§ **TASK OBJECTIVE**:
Print, please, exactly the lines from the one with "blue scissors: 2 -> 6" through the final line of the data below, with both ends included and the pictures left out.
- - - - -
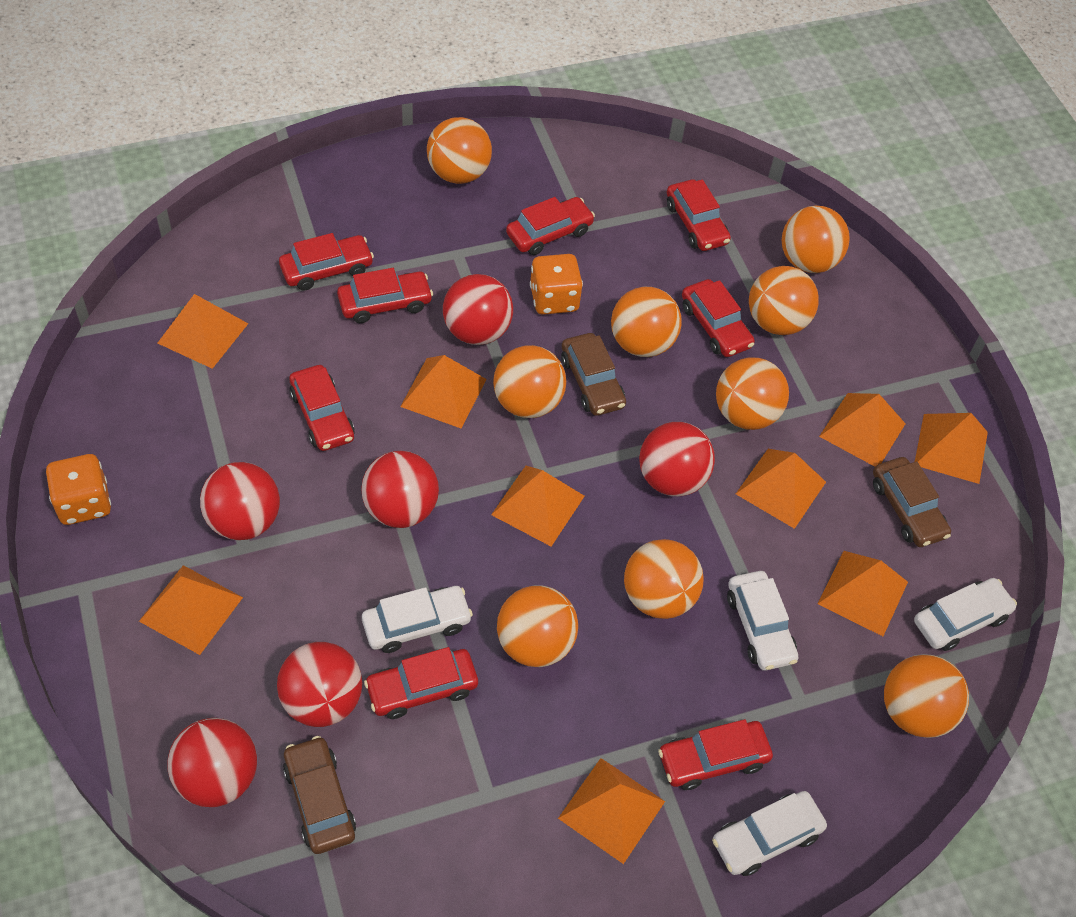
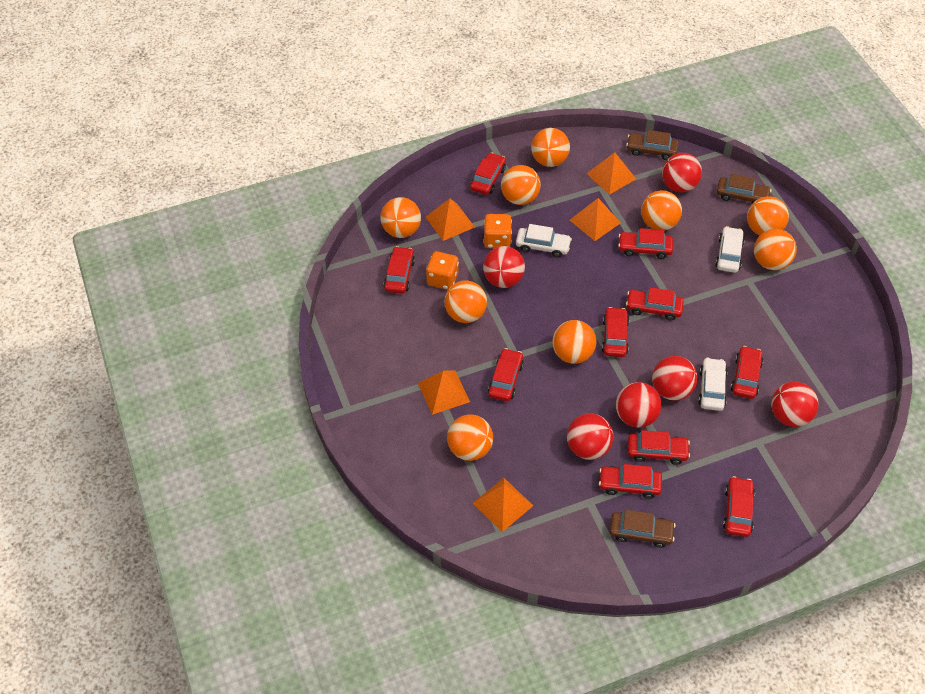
orange pyramid: 9 -> 5
red car: 8 -> 10
white car: 4 -> 3

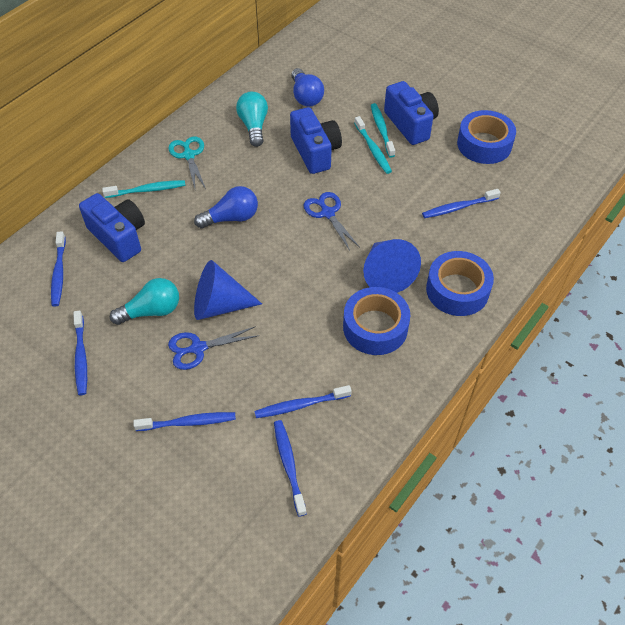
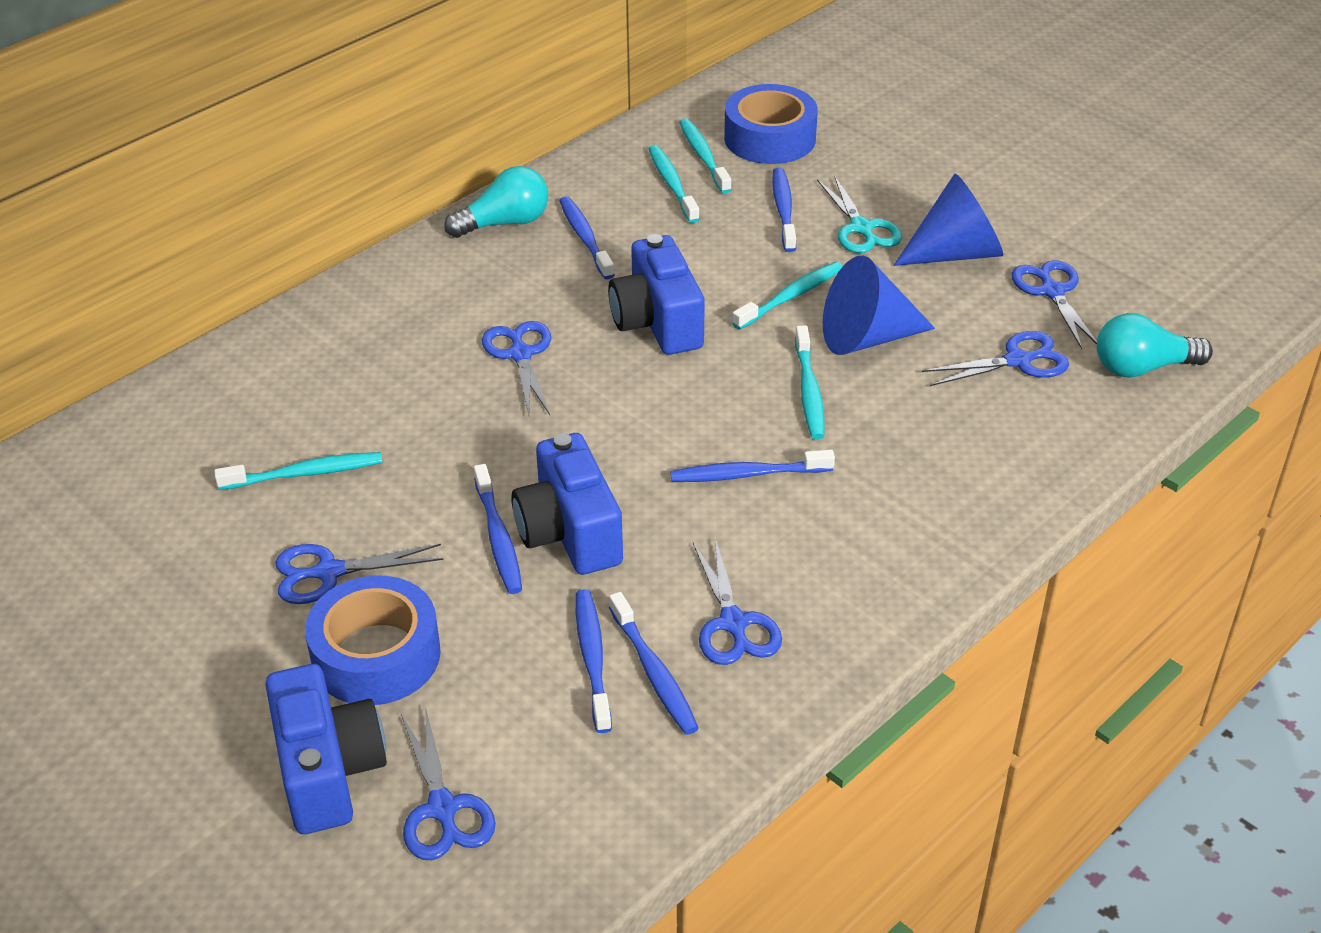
blue light bulb: 2 -> 0
blue scissors: 2 -> 6
blue tape: 3 -> 2
turquoise toothbrush: 3 -> 5

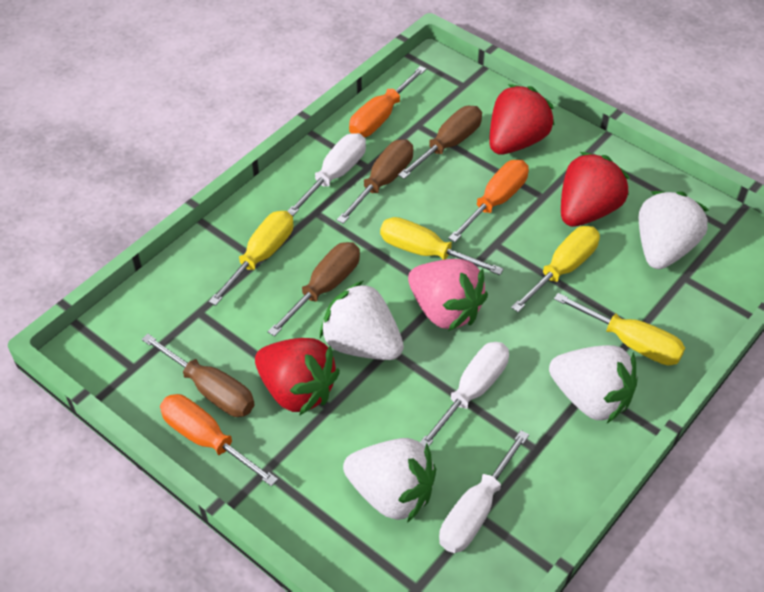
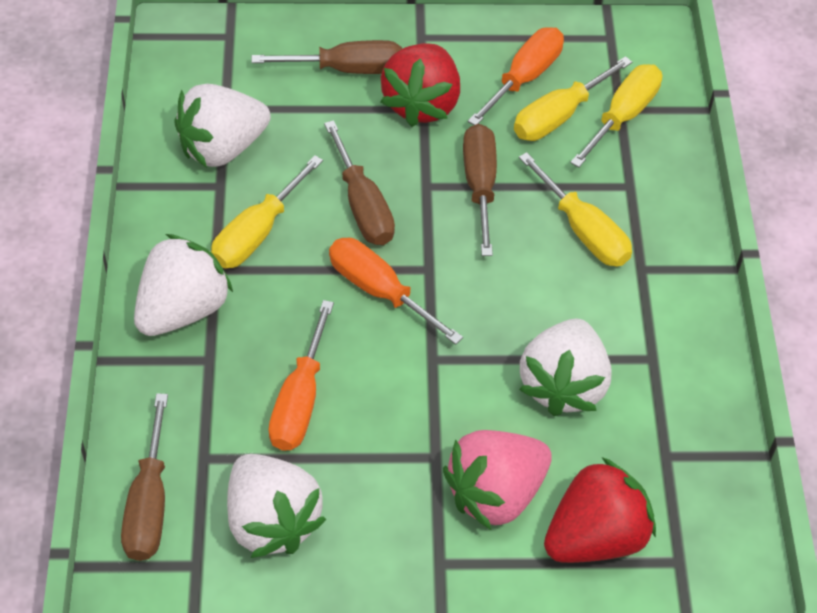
red strawberry: 3 -> 2
white screwdriver: 3 -> 0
- - - - -
§ **RESULT OF THE EXERCISE**:
blue scissors: 2 -> 6
blue tape: 3 -> 2
turquoise toothbrush: 3 -> 5

red strawberry: 3 -> 2
white screwdriver: 3 -> 0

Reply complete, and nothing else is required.